TRY IT :: Begin at the line containing "GAS pin DO: D6 -> D2" in the entries below and end at the line containing "TFT pin SDI: GP0 -> GP17"; transcribe that range exactly and nothing outside it.

DATA FOR PROCESSING ::
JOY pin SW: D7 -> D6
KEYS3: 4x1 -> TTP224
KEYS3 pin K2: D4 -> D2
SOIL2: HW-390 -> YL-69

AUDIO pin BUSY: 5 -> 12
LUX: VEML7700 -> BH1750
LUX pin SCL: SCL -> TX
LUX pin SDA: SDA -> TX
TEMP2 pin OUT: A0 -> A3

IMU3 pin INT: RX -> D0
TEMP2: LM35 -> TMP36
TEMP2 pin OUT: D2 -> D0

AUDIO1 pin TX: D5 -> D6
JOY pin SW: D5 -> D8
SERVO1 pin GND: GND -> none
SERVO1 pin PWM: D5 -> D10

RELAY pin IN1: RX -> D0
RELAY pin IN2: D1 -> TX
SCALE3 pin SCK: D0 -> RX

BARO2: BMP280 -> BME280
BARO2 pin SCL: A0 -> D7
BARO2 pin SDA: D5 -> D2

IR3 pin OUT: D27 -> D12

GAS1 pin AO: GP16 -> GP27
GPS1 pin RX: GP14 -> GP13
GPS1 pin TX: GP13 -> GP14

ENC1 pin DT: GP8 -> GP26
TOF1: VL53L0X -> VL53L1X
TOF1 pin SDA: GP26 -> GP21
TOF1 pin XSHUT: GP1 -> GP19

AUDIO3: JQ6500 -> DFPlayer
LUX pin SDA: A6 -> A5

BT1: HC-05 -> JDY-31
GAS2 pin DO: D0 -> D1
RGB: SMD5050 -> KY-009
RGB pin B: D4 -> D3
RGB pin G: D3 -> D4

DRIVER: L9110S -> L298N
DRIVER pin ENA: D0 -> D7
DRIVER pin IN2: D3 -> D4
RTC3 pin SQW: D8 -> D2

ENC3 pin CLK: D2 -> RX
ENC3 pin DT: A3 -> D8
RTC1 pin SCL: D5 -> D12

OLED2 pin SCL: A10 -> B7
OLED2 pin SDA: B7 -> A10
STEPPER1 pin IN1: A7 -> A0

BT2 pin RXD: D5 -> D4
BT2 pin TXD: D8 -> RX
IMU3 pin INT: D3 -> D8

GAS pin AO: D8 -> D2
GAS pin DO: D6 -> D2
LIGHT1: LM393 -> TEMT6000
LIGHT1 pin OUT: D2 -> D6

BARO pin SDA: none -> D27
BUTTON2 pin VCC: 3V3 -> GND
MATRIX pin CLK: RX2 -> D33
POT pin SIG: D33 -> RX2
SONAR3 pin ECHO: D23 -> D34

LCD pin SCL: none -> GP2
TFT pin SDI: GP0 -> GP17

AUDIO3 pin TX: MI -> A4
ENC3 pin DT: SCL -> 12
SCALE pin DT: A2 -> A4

WRITTEN RESPONSE ::
GAS pin DO: D6 -> D2
LIGHT1: LM393 -> TEMT6000
LIGHT1 pin OUT: D2 -> D6

BARO pin SDA: none -> D27
BUTTON2 pin VCC: 3V3 -> GND
MATRIX pin CLK: RX2 -> D33
POT pin SIG: D33 -> RX2
SONAR3 pin ECHO: D23 -> D34

LCD pin SCL: none -> GP2
TFT pin SDI: GP0 -> GP17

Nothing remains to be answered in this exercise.